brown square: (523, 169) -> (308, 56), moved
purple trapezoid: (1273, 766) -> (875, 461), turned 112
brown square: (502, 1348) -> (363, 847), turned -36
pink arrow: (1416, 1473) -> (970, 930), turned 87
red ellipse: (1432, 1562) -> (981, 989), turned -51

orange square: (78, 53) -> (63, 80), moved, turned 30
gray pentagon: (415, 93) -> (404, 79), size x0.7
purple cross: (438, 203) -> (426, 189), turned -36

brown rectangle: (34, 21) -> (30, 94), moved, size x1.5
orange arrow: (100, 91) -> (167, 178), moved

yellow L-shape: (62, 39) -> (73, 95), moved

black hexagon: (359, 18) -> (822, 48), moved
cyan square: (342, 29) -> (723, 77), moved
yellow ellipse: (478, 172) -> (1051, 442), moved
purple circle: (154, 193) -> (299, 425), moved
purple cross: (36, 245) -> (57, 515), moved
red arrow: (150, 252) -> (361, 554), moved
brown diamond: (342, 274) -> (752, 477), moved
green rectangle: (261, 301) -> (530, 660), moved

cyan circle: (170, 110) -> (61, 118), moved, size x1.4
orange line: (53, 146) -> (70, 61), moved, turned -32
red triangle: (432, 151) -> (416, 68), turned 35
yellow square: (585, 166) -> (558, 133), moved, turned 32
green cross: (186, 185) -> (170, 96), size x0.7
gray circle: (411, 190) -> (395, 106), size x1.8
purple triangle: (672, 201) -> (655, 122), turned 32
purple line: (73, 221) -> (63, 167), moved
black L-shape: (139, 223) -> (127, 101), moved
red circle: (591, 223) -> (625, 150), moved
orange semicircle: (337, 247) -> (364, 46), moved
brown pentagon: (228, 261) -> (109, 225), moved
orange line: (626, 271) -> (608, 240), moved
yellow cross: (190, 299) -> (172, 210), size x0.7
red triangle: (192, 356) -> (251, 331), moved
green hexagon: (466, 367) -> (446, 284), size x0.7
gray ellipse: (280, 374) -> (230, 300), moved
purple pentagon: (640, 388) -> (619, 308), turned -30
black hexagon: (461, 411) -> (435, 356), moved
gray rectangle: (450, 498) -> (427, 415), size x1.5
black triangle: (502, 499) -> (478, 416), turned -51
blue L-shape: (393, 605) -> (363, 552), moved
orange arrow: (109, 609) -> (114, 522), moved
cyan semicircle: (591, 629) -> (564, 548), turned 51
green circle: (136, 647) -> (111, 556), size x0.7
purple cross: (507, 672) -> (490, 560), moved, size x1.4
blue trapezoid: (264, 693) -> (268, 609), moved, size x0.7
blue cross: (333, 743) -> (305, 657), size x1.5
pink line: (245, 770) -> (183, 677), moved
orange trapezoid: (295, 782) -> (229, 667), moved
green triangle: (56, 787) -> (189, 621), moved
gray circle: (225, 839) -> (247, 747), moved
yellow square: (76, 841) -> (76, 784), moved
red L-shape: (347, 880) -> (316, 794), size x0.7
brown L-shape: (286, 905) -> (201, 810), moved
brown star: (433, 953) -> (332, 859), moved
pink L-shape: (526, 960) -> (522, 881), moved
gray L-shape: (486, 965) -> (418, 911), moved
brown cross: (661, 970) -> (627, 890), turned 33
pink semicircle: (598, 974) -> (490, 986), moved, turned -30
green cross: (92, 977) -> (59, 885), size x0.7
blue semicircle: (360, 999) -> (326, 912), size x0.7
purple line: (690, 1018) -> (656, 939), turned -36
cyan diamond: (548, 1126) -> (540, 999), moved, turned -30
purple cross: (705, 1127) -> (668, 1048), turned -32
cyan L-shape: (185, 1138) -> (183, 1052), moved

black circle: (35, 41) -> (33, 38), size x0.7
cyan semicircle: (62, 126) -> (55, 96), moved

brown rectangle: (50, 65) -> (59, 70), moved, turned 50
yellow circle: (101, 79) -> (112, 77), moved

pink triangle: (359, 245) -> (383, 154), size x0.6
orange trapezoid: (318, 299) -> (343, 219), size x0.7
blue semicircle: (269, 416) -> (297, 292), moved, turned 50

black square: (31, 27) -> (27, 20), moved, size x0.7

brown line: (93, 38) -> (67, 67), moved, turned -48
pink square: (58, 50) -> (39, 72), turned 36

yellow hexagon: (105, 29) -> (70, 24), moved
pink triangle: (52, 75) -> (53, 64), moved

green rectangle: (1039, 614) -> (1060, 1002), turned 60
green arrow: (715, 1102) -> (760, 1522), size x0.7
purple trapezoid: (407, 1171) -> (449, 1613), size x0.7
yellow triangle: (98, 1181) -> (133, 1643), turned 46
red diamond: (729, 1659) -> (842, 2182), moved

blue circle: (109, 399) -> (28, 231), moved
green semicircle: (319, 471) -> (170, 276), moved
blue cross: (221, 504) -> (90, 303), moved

Description of the task - Your answer must be the lines from the first line of the entries above through the line that contains "red triangle: (192, 356) -> (251, 331), moved", written out exactly.

Completed exercise -
brown square: (523, 169) -> (308, 56), moved
purple trapezoid: (1273, 766) -> (875, 461), turned 112
brown square: (502, 1348) -> (363, 847), turned -36
pink arrow: (1416, 1473) -> (970, 930), turned 87
red ellipse: (1432, 1562) -> (981, 989), turned -51

orange square: (78, 53) -> (63, 80), moved, turned 30
gray pentagon: (415, 93) -> (404, 79), size x0.7
purple cross: (438, 203) -> (426, 189), turned -36

brown rectangle: (34, 21) -> (30, 94), moved, size x1.5
orange arrow: (100, 91) -> (167, 178), moved

yellow L-shape: (62, 39) -> (73, 95), moved

black hexagon: (359, 18) -> (822, 48), moved
cyan square: (342, 29) -> (723, 77), moved
yellow ellipse: (478, 172) -> (1051, 442), moved
purple circle: (154, 193) -> (299, 425), moved
purple cross: (36, 245) -> (57, 515), moved
red arrow: (150, 252) -> (361, 554), moved
brown diamond: (342, 274) -> (752, 477), moved
green rectangle: (261, 301) -> (530, 660), moved

cyan circle: (170, 110) -> (61, 118), moved, size x1.4
orange line: (53, 146) -> (70, 61), moved, turned -32
red triangle: (432, 151) -> (416, 68), turned 35
yellow square: (585, 166) -> (558, 133), moved, turned 32
green cross: (186, 185) -> (170, 96), size x0.7
gray circle: (411, 190) -> (395, 106), size x1.8
purple triangle: (672, 201) -> (655, 122), turned 32
purple line: (73, 221) -> (63, 167), moved
black L-shape: (139, 223) -> (127, 101), moved
red circle: (591, 223) -> (625, 150), moved
orange semicircle: (337, 247) -> (364, 46), moved
brown pentagon: (228, 261) -> (109, 225), moved
orange line: (626, 271) -> (608, 240), moved
yellow cross: (190, 299) -> (172, 210), size x0.7
red triangle: (192, 356) -> (251, 331), moved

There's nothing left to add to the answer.